What is needed
Everything from the line holding "red brick B3 level 1 -> red brick A5 level 1" to the end of the data must be reproduced exactly; include both boundary lines and nothing else.

Data below
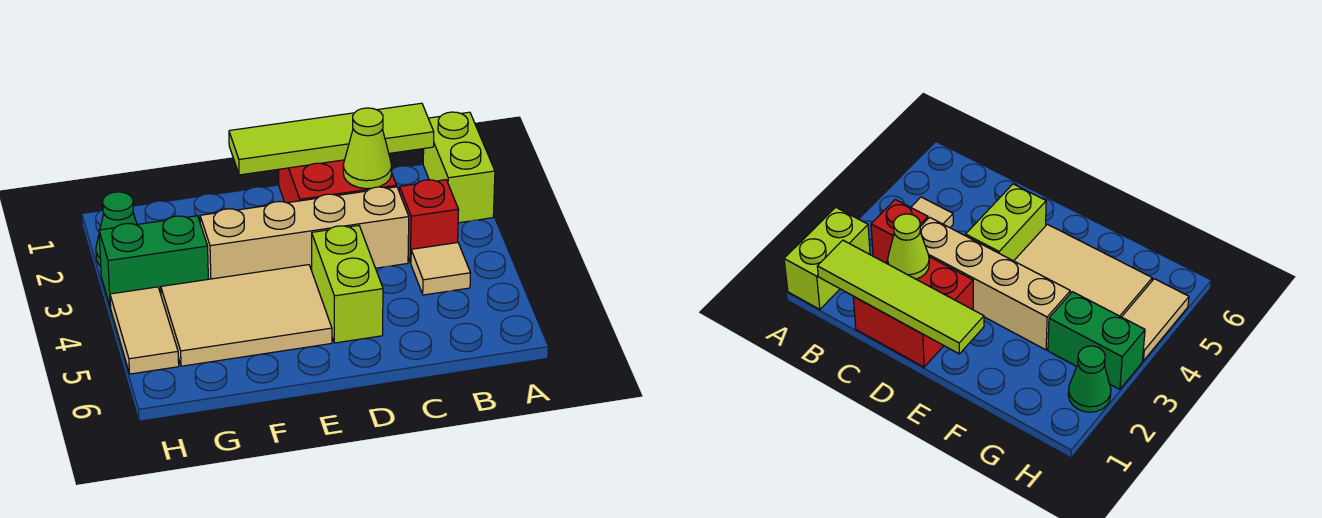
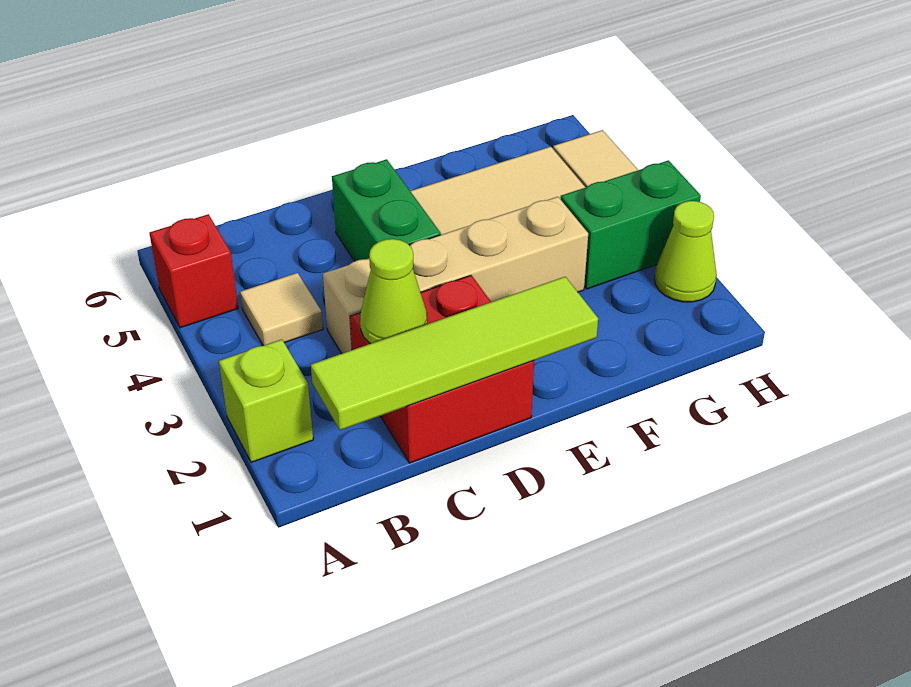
lime brick A1:A2 level 1 -> lime brick A2 level 1
red brick B3 level 1 -> red brick A5 level 1
lime brick D4:D5 level 1 -> green brick D4:D5 level 1
green cone H2 level 1 -> lime cone H2 level 1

Written response
red brick B3 level 1 -> red brick A5 level 1
lime brick D4:D5 level 1 -> green brick D4:D5 level 1
green cone H2 level 1 -> lime cone H2 level 1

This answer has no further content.